─── Records provided ───

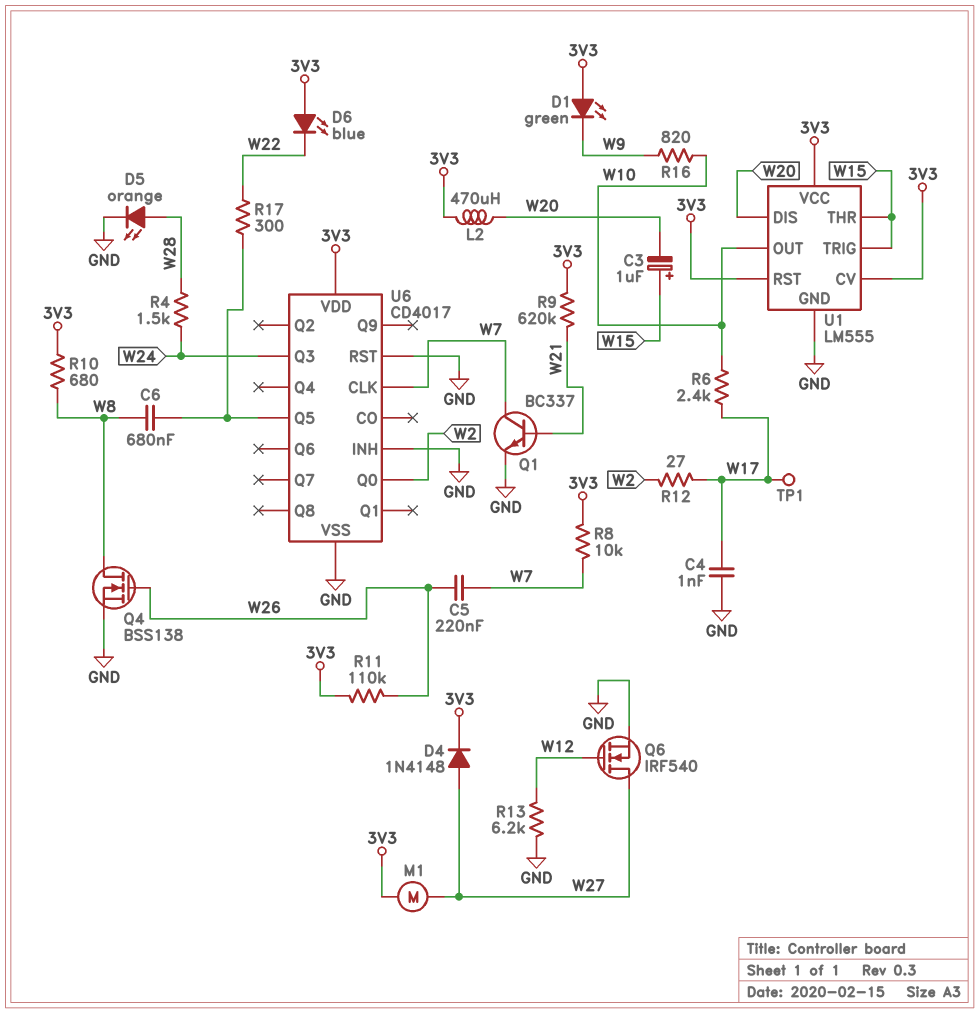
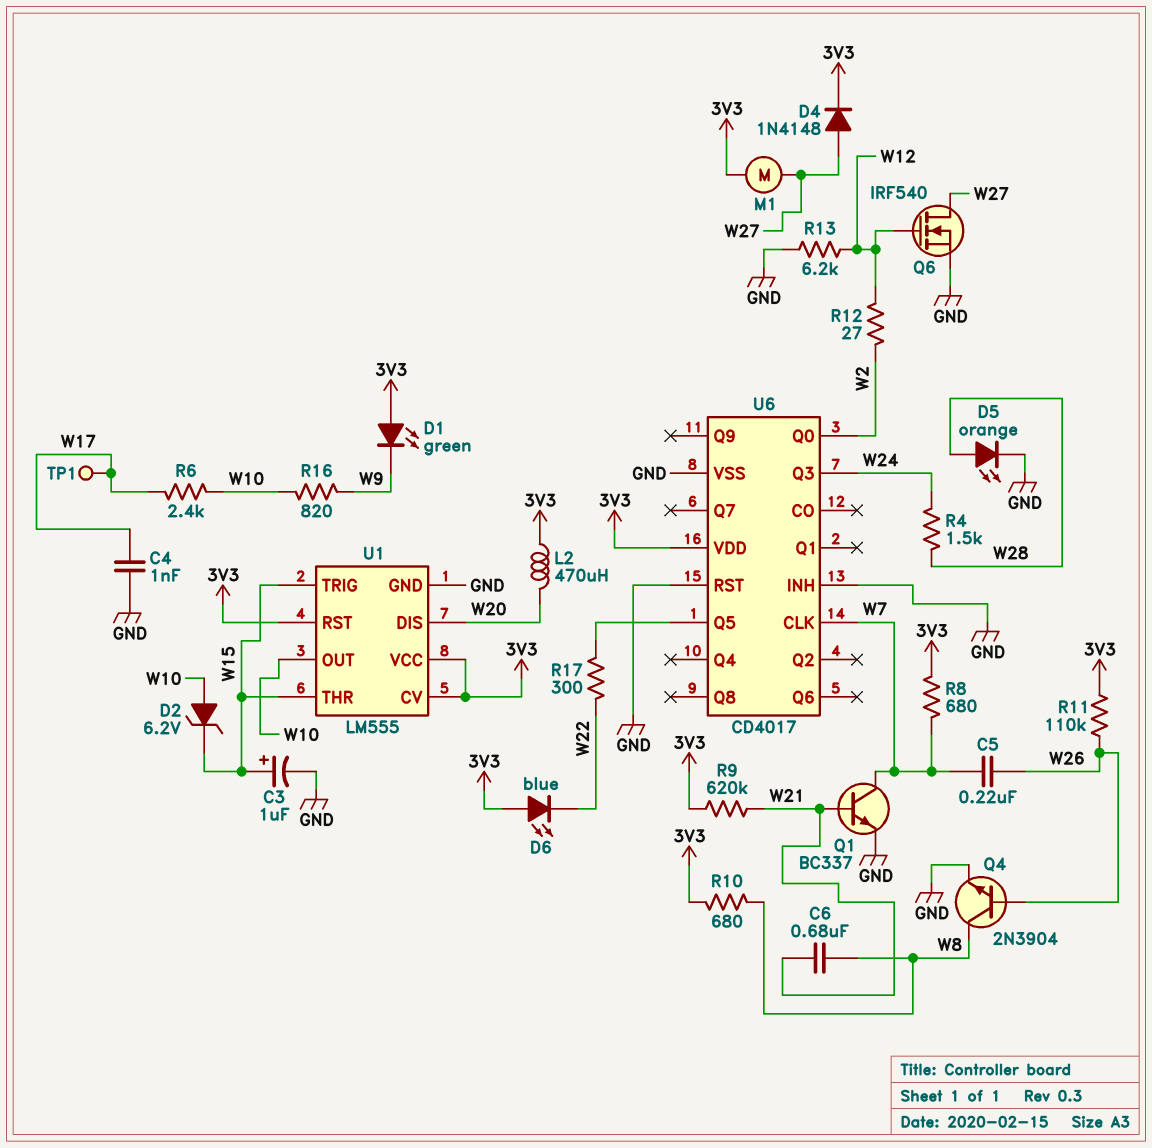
C3: 1uF (plus W15, minus W20) -> 1uF (plus W15, minus GND)
C6: 680nF (U6/Q5, W8) -> 680nF (W8, W21)
D2: none -> zener 6.2V (A W10, K W15)
Q4: NMOS BSS138 (G W26, D W8, S GND) -> NPN 2N3904 (B W26, C W8, E GND)
R8: 10k (3V3, W7) -> 680 (3V3, W7)
R12: 27 (W2, W17) -> 27 (W2, W12)

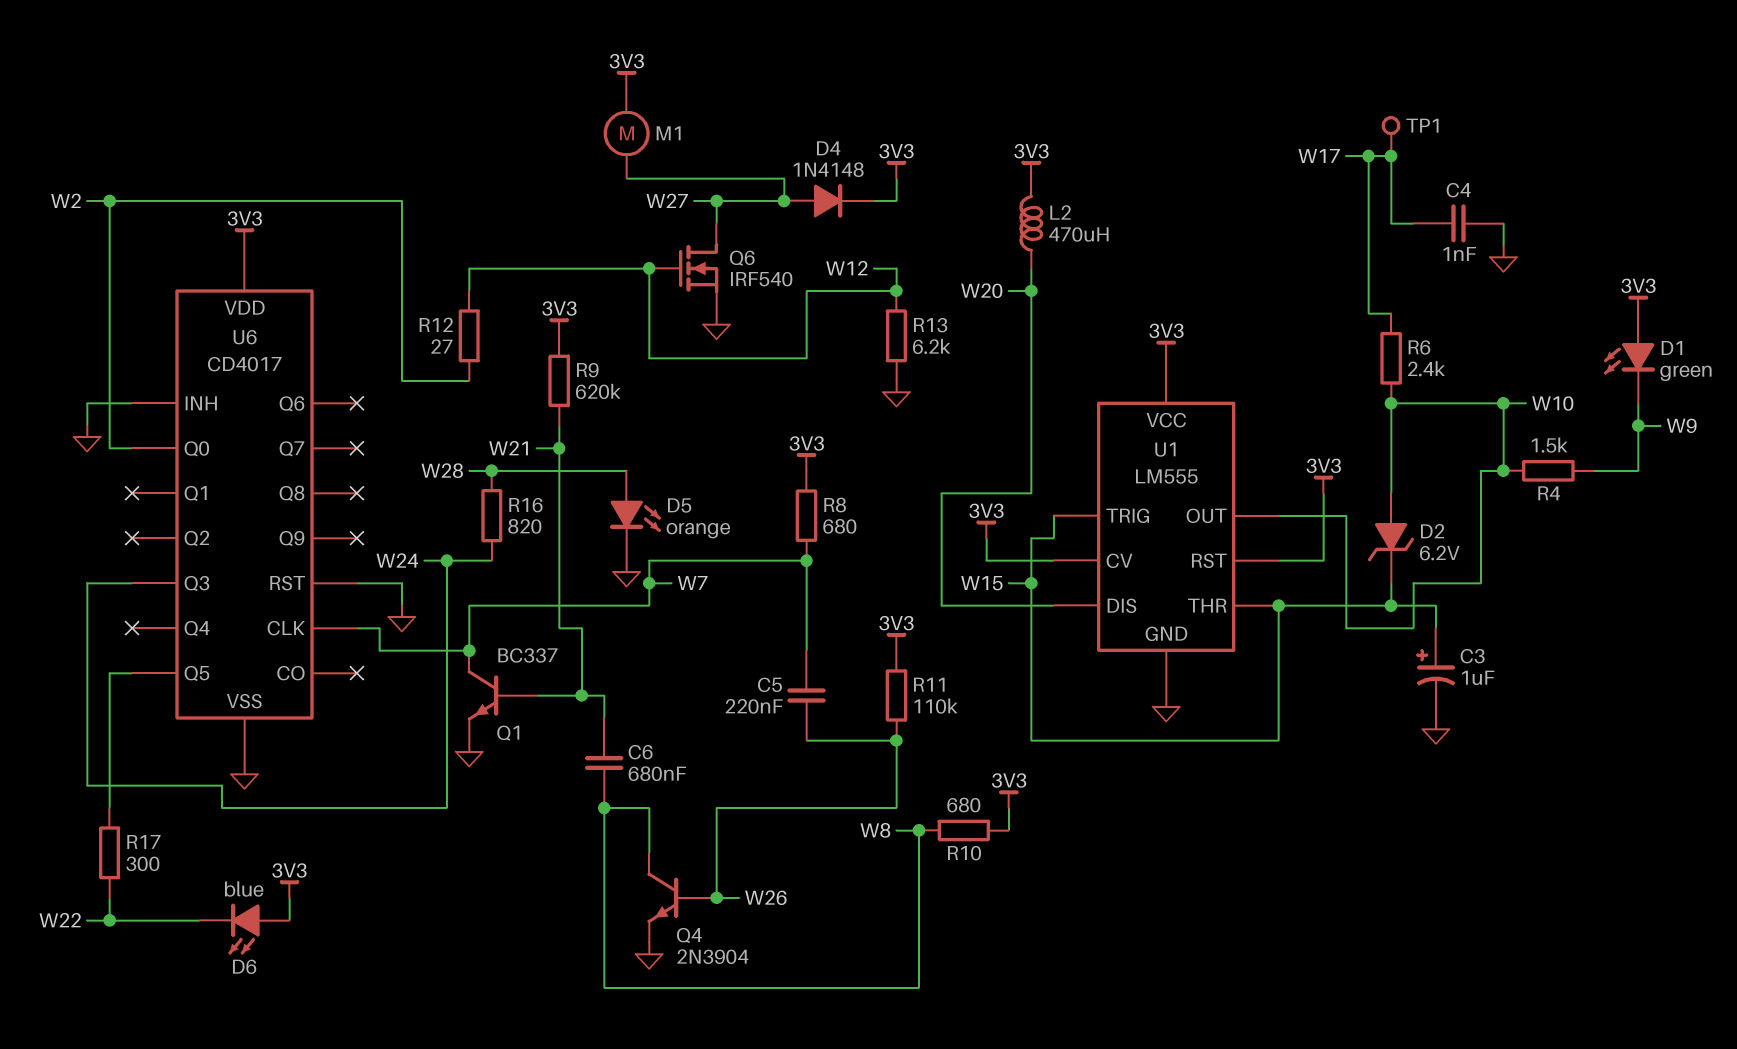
R4: 1.5k (W24, W28) -> 1.5k (W9, W10)
R16: 820 (W9, W10) -> 820 (W24, W28)

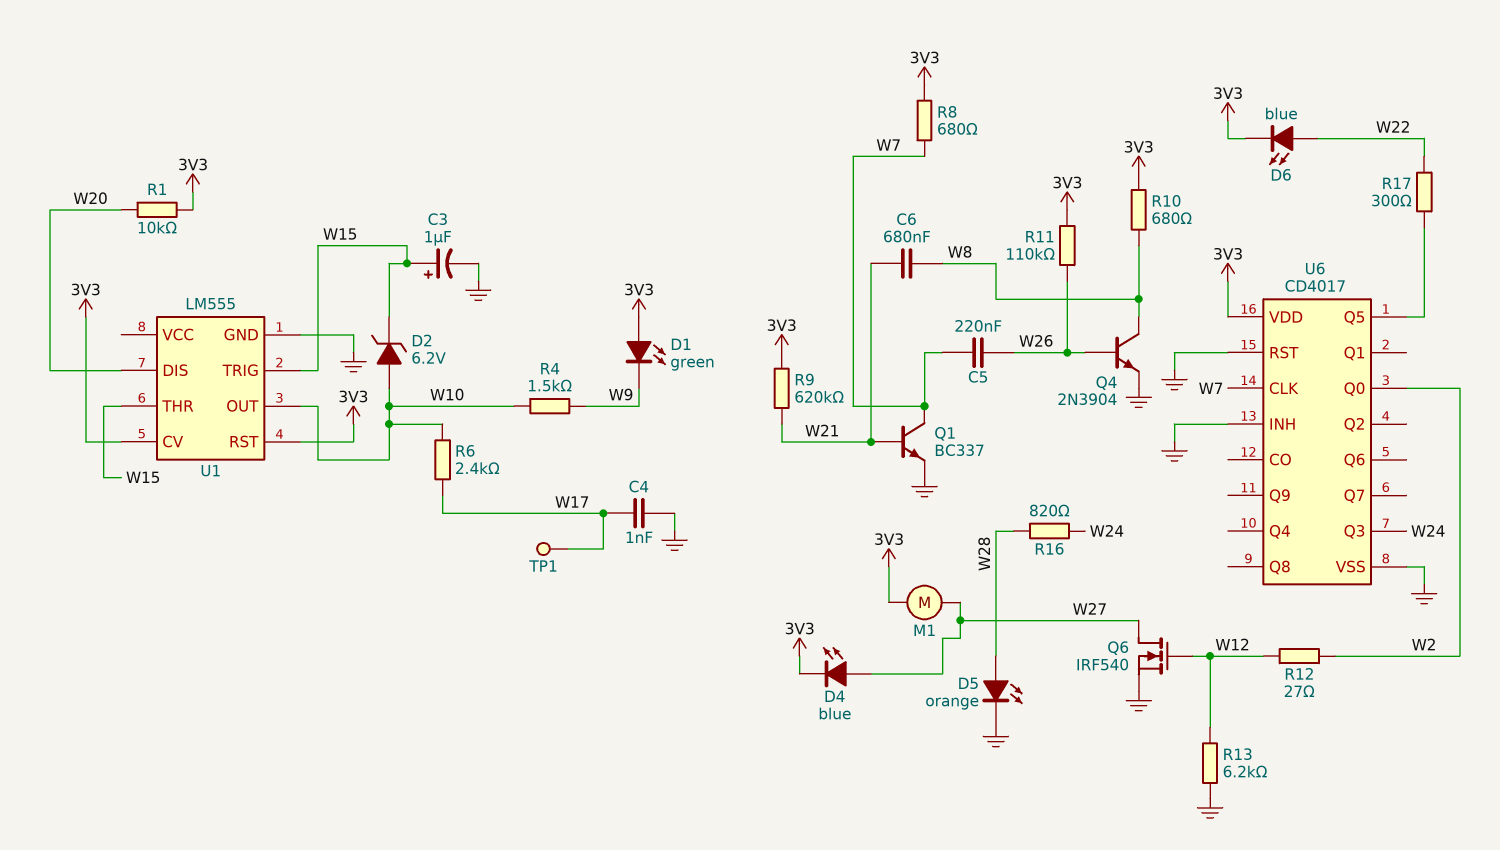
D4: diode 1N4148 (A W27, K 3V3) -> LED blue (A W27, K 3V3)
D6: LED blue (A 3V3, K W22) -> LED blue (A W22, K 3V3)
L2: 470uH (3V3, W20) -> none
R1: none -> 10k (3V3, W20)
U1 pin VCC: 3V3 -> none

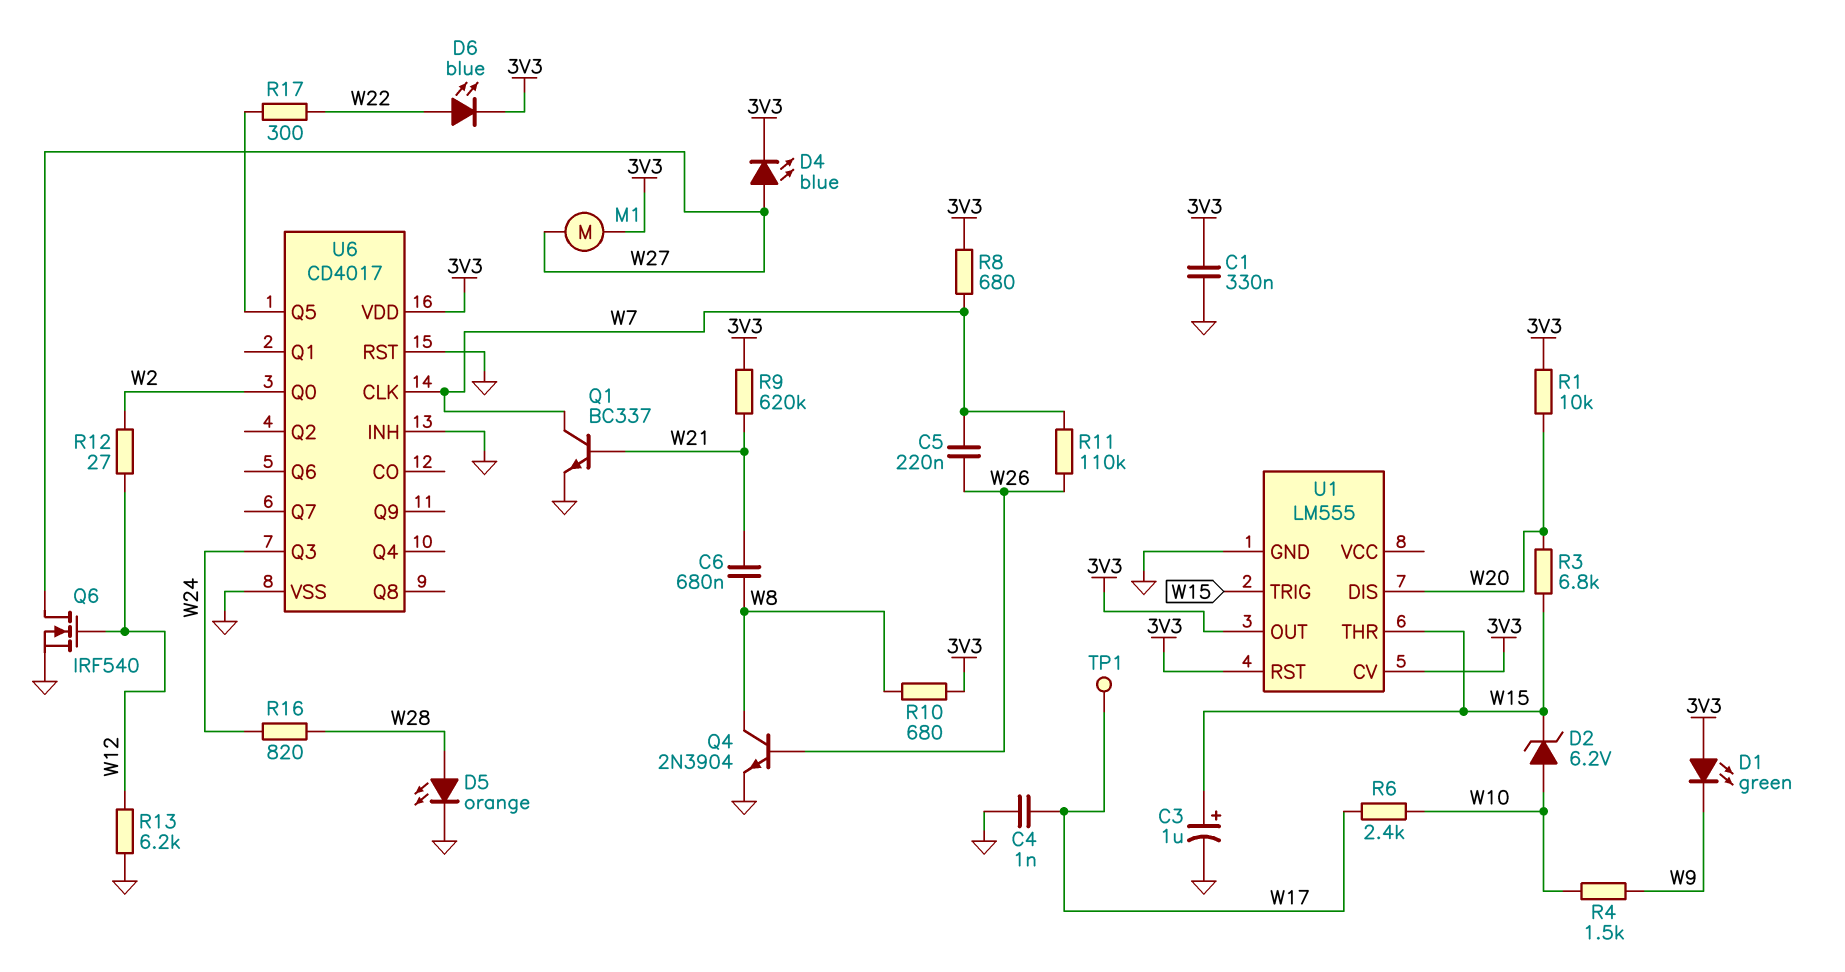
C1: none -> 330nF (3V3, GND)
R3: none -> 6.8k (W15, W20)
R11: 110k (3V3, W26) -> 110k (W7, W26)
U1 pin OUT: W10 -> 3V3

───

[Task to complete] In the answer, include exactly the lines from the top of the entries through the line containing "R12: 27 (W2, W17) -> 27 (W2, W12)", and nothing else, not even the pictures.

[Reply to the exercise]
C3: 1uF (plus W15, minus W20) -> 1uF (plus W15, minus GND)
C6: 680nF (U6/Q5, W8) -> 680nF (W8, W21)
D2: none -> zener 6.2V (A W10, K W15)
Q4: NMOS BSS138 (G W26, D W8, S GND) -> NPN 2N3904 (B W26, C W8, E GND)
R8: 10k (3V3, W7) -> 680 (3V3, W7)
R12: 27 (W2, W17) -> 27 (W2, W12)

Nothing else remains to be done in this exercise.